-- Try it --
Each line below from the one containing "RTC3 pin GND: VIN -> GND" through the one containing "JOY pin VRY: D5 -> D4" is to be given again exactly, and no line outside that span.

************

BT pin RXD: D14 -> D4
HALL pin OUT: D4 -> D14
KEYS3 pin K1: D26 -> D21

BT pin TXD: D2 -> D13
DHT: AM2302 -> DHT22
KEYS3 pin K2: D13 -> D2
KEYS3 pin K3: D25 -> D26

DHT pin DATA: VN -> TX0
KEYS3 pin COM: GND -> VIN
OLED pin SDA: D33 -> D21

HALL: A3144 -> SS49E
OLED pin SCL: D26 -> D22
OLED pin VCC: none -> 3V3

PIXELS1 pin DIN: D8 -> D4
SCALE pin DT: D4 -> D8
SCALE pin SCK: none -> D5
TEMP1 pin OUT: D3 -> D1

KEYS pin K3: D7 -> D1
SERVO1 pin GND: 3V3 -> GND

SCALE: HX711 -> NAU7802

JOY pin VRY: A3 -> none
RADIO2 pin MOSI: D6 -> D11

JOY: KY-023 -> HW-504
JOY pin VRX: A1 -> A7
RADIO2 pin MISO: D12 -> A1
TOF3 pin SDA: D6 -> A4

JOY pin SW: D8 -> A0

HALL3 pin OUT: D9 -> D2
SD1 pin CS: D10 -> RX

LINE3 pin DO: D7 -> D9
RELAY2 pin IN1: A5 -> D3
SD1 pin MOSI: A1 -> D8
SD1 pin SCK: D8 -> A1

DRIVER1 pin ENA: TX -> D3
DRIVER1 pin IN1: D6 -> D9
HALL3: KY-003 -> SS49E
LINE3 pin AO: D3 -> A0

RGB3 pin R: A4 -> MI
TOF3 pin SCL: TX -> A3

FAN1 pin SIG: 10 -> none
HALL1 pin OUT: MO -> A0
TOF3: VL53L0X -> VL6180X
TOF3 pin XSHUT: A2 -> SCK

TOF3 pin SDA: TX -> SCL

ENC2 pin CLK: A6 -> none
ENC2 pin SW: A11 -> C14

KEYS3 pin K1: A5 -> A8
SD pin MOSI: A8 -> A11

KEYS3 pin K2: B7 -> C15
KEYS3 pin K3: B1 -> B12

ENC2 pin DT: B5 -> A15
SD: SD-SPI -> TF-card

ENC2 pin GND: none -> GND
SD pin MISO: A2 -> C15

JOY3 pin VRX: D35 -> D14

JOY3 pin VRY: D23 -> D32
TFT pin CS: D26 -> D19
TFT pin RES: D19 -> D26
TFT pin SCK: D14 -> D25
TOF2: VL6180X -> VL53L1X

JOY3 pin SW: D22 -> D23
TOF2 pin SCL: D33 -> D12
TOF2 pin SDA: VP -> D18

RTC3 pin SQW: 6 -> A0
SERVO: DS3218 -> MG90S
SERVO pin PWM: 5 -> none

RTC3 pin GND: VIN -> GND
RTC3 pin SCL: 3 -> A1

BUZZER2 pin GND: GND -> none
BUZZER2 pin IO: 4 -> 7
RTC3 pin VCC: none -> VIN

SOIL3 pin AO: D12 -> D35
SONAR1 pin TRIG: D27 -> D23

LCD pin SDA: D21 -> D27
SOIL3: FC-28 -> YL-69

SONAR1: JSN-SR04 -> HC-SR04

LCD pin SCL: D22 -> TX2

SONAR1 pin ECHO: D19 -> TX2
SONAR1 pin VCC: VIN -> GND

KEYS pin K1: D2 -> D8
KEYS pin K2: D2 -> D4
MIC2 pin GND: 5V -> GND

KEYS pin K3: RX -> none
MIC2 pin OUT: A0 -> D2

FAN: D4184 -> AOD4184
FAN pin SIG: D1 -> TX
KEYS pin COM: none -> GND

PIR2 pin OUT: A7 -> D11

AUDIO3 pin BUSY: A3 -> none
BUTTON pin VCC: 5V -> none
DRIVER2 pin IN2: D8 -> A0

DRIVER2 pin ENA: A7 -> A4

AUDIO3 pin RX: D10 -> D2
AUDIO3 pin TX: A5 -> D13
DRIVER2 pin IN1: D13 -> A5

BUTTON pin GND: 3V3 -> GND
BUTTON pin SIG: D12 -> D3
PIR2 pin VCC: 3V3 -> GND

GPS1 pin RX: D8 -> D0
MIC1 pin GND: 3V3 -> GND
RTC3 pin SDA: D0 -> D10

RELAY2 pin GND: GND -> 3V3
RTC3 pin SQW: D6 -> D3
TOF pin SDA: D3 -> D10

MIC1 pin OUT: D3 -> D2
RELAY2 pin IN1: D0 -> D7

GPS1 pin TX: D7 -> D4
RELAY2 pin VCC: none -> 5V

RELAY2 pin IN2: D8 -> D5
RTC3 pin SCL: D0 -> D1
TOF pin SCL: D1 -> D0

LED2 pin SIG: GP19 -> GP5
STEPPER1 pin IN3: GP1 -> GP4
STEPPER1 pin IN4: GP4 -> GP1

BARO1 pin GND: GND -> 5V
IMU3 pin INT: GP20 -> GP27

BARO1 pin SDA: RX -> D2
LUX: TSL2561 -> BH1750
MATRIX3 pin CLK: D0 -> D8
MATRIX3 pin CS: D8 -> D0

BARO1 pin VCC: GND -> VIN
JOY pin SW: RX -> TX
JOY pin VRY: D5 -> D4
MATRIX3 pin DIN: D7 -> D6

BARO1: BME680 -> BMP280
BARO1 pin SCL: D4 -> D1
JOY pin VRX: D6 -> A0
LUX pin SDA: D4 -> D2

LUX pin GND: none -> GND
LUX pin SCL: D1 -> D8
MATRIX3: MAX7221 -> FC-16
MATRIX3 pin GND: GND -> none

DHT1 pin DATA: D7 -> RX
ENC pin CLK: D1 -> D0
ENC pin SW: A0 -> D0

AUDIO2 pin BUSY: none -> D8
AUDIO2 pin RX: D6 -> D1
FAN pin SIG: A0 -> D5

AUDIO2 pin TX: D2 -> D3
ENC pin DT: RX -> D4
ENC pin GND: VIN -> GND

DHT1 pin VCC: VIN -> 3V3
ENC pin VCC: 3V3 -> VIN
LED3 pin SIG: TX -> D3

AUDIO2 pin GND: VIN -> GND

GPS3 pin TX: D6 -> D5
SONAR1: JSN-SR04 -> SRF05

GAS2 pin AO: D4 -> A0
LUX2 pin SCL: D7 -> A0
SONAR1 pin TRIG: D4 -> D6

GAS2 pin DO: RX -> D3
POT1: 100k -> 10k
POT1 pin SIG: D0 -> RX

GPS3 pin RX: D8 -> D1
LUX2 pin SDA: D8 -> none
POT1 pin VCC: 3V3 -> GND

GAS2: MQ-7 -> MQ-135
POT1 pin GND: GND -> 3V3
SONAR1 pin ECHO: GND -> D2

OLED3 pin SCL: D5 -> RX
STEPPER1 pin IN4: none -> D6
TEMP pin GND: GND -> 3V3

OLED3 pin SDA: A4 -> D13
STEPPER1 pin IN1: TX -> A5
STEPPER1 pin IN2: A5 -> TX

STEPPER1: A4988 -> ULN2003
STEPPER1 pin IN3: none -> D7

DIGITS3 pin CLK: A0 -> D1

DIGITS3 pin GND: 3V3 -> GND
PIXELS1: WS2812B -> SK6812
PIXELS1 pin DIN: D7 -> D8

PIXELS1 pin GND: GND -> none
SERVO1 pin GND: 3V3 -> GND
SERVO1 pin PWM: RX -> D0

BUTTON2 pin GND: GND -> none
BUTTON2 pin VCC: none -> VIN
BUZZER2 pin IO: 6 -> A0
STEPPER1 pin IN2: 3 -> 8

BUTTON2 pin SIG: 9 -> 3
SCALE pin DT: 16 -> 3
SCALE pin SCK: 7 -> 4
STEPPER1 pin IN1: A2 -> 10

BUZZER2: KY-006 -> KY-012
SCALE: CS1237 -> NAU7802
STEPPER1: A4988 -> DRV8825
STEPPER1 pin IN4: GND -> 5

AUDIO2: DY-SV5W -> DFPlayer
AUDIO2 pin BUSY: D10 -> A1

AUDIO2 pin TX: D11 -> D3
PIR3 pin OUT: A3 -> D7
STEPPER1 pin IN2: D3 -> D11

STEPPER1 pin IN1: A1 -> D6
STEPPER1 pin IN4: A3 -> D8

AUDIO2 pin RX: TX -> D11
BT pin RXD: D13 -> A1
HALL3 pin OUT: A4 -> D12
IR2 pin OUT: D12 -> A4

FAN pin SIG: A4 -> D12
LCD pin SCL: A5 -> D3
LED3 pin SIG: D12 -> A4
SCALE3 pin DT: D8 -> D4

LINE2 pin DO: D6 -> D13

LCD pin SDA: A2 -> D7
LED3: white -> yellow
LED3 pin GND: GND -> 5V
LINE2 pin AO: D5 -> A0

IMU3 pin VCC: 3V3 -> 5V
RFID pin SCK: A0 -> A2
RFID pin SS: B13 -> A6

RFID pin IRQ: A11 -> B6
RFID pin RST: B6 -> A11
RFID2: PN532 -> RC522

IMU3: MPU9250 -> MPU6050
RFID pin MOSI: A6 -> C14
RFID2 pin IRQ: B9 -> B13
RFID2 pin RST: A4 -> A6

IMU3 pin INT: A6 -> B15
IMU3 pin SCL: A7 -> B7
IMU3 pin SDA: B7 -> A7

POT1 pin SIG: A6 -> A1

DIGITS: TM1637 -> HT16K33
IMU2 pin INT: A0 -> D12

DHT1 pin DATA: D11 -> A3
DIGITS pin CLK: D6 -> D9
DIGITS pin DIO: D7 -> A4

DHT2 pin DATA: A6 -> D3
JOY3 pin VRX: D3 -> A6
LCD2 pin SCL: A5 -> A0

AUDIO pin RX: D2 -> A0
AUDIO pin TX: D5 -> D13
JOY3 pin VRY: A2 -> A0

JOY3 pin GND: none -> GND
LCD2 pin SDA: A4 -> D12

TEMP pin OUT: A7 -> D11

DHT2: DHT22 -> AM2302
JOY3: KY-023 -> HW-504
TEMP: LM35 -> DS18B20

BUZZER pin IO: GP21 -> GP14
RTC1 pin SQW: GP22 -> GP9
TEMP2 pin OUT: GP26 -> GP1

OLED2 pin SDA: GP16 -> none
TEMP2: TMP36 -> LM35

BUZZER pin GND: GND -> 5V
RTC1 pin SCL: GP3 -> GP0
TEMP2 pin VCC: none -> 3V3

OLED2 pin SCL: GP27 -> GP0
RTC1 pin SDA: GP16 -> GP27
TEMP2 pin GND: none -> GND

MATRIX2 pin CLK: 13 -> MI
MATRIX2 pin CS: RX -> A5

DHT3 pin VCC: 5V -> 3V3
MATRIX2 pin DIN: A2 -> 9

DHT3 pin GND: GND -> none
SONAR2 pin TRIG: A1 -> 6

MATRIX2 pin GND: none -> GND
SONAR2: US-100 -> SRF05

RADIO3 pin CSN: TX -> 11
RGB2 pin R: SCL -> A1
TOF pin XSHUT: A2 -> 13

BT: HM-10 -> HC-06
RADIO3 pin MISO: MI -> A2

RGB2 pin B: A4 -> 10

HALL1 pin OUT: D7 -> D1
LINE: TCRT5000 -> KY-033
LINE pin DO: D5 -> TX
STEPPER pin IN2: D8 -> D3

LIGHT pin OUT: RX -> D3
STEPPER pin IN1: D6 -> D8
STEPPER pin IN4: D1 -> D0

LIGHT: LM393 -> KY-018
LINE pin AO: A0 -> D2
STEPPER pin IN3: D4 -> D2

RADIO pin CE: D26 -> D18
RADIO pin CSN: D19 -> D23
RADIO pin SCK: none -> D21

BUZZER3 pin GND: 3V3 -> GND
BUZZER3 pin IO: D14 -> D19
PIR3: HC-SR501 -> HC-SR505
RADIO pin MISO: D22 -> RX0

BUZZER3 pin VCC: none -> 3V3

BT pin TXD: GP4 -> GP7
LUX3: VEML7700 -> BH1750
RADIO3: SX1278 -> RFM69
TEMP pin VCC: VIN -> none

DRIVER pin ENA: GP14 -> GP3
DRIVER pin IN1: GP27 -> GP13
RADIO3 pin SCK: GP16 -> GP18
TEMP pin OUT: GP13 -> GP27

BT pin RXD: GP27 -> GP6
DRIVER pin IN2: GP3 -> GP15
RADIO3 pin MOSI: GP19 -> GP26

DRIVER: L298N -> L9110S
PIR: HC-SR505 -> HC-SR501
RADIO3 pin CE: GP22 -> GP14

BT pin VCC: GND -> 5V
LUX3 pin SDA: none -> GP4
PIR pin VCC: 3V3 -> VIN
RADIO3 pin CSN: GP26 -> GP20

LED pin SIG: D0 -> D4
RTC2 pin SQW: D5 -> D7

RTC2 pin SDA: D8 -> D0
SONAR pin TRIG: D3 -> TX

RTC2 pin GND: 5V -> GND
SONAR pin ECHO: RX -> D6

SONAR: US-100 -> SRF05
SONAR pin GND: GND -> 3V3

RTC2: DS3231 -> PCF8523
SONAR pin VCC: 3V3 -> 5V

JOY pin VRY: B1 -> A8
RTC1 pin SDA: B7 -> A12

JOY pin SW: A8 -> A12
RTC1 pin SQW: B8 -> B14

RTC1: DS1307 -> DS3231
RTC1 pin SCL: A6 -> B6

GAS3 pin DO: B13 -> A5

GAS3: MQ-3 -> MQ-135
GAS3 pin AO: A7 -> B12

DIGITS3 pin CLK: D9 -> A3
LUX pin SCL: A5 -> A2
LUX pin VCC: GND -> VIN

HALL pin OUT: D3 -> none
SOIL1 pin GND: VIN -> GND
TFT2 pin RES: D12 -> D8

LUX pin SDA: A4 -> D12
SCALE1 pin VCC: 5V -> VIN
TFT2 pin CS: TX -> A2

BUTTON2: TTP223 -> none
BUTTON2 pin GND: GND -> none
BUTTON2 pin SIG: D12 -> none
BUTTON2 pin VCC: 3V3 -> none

************

-- Response to this exercise --
RTC3 pin GND: VIN -> GND
RTC3 pin SCL: 3 -> A1

BUZZER2 pin GND: GND -> none
BUZZER2 pin IO: 4 -> 7
RTC3 pin VCC: none -> VIN

SOIL3 pin AO: D12 -> D35
SONAR1 pin TRIG: D27 -> D23

LCD pin SDA: D21 -> D27
SOIL3: FC-28 -> YL-69

SONAR1: JSN-SR04 -> HC-SR04

LCD pin SCL: D22 -> TX2

SONAR1 pin ECHO: D19 -> TX2
SONAR1 pin VCC: VIN -> GND

KEYS pin K1: D2 -> D8
KEYS pin K2: D2 -> D4
MIC2 pin GND: 5V -> GND

KEYS pin K3: RX -> none
MIC2 pin OUT: A0 -> D2

FAN: D4184 -> AOD4184
FAN pin SIG: D1 -> TX
KEYS pin COM: none -> GND

PIR2 pin OUT: A7 -> D11

AUDIO3 pin BUSY: A3 -> none
BUTTON pin VCC: 5V -> none
DRIVER2 pin IN2: D8 -> A0

DRIVER2 pin ENA: A7 -> A4

AUDIO3 pin RX: D10 -> D2
AUDIO3 pin TX: A5 -> D13
DRIVER2 pin IN1: D13 -> A5

BUTTON pin GND: 3V3 -> GND
BUTTON pin SIG: D12 -> D3
PIR2 pin VCC: 3V3 -> GND

GPS1 pin RX: D8 -> D0
MIC1 pin GND: 3V3 -> GND
RTC3 pin SDA: D0 -> D10

RELAY2 pin GND: GND -> 3V3
RTC3 pin SQW: D6 -> D3
TOF pin SDA: D3 -> D10

MIC1 pin OUT: D3 -> D2
RELAY2 pin IN1: D0 -> D7

GPS1 pin TX: D7 -> D4
RELAY2 pin VCC: none -> 5V

RELAY2 pin IN2: D8 -> D5
RTC3 pin SCL: D0 -> D1
TOF pin SCL: D1 -> D0

LED2 pin SIG: GP19 -> GP5
STEPPER1 pin IN3: GP1 -> GP4
STEPPER1 pin IN4: GP4 -> GP1

BARO1 pin GND: GND -> 5V
IMU3 pin INT: GP20 -> GP27

BARO1 pin SDA: RX -> D2
LUX: TSL2561 -> BH1750
MATRIX3 pin CLK: D0 -> D8
MATRIX3 pin CS: D8 -> D0

BARO1 pin VCC: GND -> VIN
JOY pin SW: RX -> TX
JOY pin VRY: D5 -> D4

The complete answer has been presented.